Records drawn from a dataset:
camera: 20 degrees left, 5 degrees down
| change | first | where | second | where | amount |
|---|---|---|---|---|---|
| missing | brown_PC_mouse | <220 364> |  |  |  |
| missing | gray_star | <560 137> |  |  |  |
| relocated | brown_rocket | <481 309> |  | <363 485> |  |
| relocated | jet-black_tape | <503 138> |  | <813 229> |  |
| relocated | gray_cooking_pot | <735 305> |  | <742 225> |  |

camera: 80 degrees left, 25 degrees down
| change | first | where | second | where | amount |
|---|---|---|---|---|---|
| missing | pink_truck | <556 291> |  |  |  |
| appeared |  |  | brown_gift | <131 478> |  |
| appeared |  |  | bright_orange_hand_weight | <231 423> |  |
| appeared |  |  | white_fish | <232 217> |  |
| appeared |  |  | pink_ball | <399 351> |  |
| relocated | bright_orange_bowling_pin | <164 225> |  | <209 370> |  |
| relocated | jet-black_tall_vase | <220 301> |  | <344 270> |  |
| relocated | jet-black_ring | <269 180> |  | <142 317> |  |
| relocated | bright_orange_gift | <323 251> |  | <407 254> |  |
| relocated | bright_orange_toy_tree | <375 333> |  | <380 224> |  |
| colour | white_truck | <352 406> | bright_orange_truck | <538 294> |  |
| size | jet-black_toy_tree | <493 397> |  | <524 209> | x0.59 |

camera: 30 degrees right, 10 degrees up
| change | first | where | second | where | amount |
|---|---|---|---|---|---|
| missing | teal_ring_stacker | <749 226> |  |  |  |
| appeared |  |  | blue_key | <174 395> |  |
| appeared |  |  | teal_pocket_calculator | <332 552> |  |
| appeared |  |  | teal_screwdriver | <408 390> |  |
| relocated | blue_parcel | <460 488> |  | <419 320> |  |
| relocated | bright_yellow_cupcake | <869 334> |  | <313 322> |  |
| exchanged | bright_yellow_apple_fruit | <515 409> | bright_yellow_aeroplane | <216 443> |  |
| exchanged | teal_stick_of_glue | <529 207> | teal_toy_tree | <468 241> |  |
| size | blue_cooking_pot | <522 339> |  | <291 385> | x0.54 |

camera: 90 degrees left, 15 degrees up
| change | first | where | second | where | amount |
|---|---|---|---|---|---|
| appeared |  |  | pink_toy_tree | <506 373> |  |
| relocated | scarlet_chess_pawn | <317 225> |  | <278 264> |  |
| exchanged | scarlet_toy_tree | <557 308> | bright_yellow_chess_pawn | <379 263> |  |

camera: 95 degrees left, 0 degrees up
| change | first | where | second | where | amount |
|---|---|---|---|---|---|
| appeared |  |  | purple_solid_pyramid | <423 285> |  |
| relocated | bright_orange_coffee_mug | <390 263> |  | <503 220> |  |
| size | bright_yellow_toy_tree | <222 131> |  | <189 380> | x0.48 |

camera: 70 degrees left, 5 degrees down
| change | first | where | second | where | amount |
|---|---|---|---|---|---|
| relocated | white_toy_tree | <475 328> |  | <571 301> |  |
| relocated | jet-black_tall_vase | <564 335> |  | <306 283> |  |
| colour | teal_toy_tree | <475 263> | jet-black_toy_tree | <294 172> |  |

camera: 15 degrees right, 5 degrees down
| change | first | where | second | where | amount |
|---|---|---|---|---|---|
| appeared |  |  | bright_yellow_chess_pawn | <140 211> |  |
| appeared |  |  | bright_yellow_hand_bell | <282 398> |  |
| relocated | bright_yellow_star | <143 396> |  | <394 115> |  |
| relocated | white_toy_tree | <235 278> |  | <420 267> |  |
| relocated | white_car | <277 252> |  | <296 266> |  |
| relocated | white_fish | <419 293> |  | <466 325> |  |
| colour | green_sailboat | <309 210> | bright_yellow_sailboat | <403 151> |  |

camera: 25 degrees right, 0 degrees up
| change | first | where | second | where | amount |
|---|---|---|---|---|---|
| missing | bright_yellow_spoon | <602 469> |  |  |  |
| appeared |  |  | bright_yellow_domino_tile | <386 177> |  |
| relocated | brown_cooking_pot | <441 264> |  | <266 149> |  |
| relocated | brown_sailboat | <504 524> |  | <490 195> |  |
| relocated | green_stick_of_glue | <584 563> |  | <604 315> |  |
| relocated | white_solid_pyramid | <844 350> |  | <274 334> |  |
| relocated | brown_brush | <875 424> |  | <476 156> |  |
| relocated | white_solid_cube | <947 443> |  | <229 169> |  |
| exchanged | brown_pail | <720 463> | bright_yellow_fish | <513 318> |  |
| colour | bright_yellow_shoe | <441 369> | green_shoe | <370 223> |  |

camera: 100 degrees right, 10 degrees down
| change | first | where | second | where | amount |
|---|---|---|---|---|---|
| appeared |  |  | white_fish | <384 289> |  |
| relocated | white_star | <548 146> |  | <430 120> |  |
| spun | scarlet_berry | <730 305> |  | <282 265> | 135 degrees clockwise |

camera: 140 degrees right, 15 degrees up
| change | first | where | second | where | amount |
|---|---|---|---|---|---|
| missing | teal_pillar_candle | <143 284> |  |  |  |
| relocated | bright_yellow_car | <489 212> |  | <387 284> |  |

**EXERCISE AIM**
Retype every entry exactly.

**SOLUTION TO THIS PROBLEM**
camera: 20 degrees left, 5 degrees down
| change | first | where | second | where | amount |
|---|---|---|---|---|---|
| missing | brown_PC_mouse | <220 364> |  |  |  |
| missing | gray_star | <560 137> |  |  |  |
| relocated | brown_rocket | <481 309> |  | <363 485> |  |
| relocated | jet-black_tape | <503 138> |  | <813 229> |  |
| relocated | gray_cooking_pot | <735 305> |  | <742 225> |  |

camera: 80 degrees left, 25 degrees down
| change | first | where | second | where | amount |
|---|---|---|---|---|---|
| missing | pink_truck | <556 291> |  |  |  |
| appeared |  |  | brown_gift | <131 478> |  |
| appeared |  |  | bright_orange_hand_weight | <231 423> |  |
| appeared |  |  | white_fish | <232 217> |  |
| appeared |  |  | pink_ball | <399 351> |  |
| relocated | bright_orange_bowling_pin | <164 225> |  | <209 370> |  |
| relocated | jet-black_tall_vase | <220 301> |  | <344 270> |  |
| relocated | jet-black_ring | <269 180> |  | <142 317> |  |
| relocated | bright_orange_gift | <323 251> |  | <407 254> |  |
| relocated | bright_orange_toy_tree | <375 333> |  | <380 224> |  |
| colour | white_truck | <352 406> | bright_orange_truck | <538 294> |  |
| size | jet-black_toy_tree | <493 397> |  | <524 209> | x0.59 |

camera: 30 degrees right, 10 degrees up
| change | first | where | second | where | amount |
|---|---|---|---|---|---|
| missing | teal_ring_stacker | <749 226> |  |  |  |
| appeared |  |  | blue_key | <174 395> |  |
| appeared |  |  | teal_pocket_calculator | <332 552> |  |
| appeared |  |  | teal_screwdriver | <408 390> |  |
| relocated | blue_parcel | <460 488> |  | <419 320> |  |
| relocated | bright_yellow_cupcake | <869 334> |  | <313 322> |  |
| exchanged | bright_yellow_apple_fruit | <515 409> | bright_yellow_aeroplane | <216 443> |  |
| exchanged | teal_stick_of_glue | <529 207> | teal_toy_tree | <468 241> |  |
| size | blue_cooking_pot | <522 339> |  | <291 385> | x0.54 |

camera: 90 degrees left, 15 degrees up
| change | first | where | second | where | amount |
|---|---|---|---|---|---|
| appeared |  |  | pink_toy_tree | <506 373> |  |
| relocated | scarlet_chess_pawn | <317 225> |  | <278 264> |  |
| exchanged | scarlet_toy_tree | <557 308> | bright_yellow_chess_pawn | <379 263> |  |

camera: 95 degrees left, 0 degrees up
| change | first | where | second | where | amount |
|---|---|---|---|---|---|
| appeared |  |  | purple_solid_pyramid | <423 285> |  |
| relocated | bright_orange_coffee_mug | <390 263> |  | <503 220> |  |
| size | bright_yellow_toy_tree | <222 131> |  | <189 380> | x0.48 |

camera: 70 degrees left, 5 degrees down
| change | first | where | second | where | amount |
|---|---|---|---|---|---|
| relocated | white_toy_tree | <475 328> |  | <571 301> |  |
| relocated | jet-black_tall_vase | <564 335> |  | <306 283> |  |
| colour | teal_toy_tree | <475 263> | jet-black_toy_tree | <294 172> |  |

camera: 15 degrees right, 5 degrees down
| change | first | where | second | where | amount |
|---|---|---|---|---|---|
| appeared |  |  | bright_yellow_chess_pawn | <140 211> |  |
| appeared |  |  | bright_yellow_hand_bell | <282 398> |  |
| relocated | bright_yellow_star | <143 396> |  | <394 115> |  |
| relocated | white_toy_tree | <235 278> |  | <420 267> |  |
| relocated | white_car | <277 252> |  | <296 266> |  |
| relocated | white_fish | <419 293> |  | <466 325> |  |
| colour | green_sailboat | <309 210> | bright_yellow_sailboat | <403 151> |  |

camera: 25 degrees right, 0 degrees up
| change | first | where | second | where | amount |
|---|---|---|---|---|---|
| missing | bright_yellow_spoon | <602 469> |  |  |  |
| appeared |  |  | bright_yellow_domino_tile | <386 177> |  |
| relocated | brown_cooking_pot | <441 264> |  | <266 149> |  |
| relocated | brown_sailboat | <504 524> |  | <490 195> |  |
| relocated | green_stick_of_glue | <584 563> |  | <604 315> |  |
| relocated | white_solid_pyramid | <844 350> |  | <274 334> |  |
| relocated | brown_brush | <875 424> |  | <476 156> |  |
| relocated | white_solid_cube | <947 443> |  | <229 169> |  |
| exchanged | brown_pail | <720 463> | bright_yellow_fish | <513 318> |  |
| colour | bright_yellow_shoe | <441 369> | green_shoe | <370 223> |  |

camera: 100 degrees right, 10 degrees down
| change | first | where | second | where | amount |
|---|---|---|---|---|---|
| appeared |  |  | white_fish | <384 289> |  |
| relocated | white_star | <548 146> |  | <430 120> |  |
| spun | scarlet_berry | <730 305> |  | <282 265> | 135 degrees clockwise |

camera: 140 degrees right, 15 degrees up
| change | first | where | second | where | amount |
|---|---|---|---|---|---|
| missing | teal_pillar_candle | <143 284> |  |  |  |
| relocated | bright_yellow_car | <489 212> |  | <387 284> |  |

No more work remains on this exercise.